* EXERCISE AIM *
Turn the material below into a Markdown table with the columns "Row" and "Line". Put one line of text in each row with its number, and leave out blank lines.

* DATA SHOWN *
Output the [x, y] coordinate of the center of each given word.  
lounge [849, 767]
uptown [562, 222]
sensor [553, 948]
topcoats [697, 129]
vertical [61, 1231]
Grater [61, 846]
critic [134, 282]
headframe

* SOLUTION FOR THIS EXERCISE *
| Row | Line |
|---|---|
| 1 | Output the [x, y] coordinate of the center of each given word.   |
| 2 | lounge [849, 767] |
| 3 | uptown [562, 222] |
| 4 | sensor [553, 948] |
| 5 | topcoats [697, 129] |
| 6 | vertical [61, 1231] |
| 7 | Grater [61, 846] |
| 8 | critic [134, 282] |
| 9 | headframe |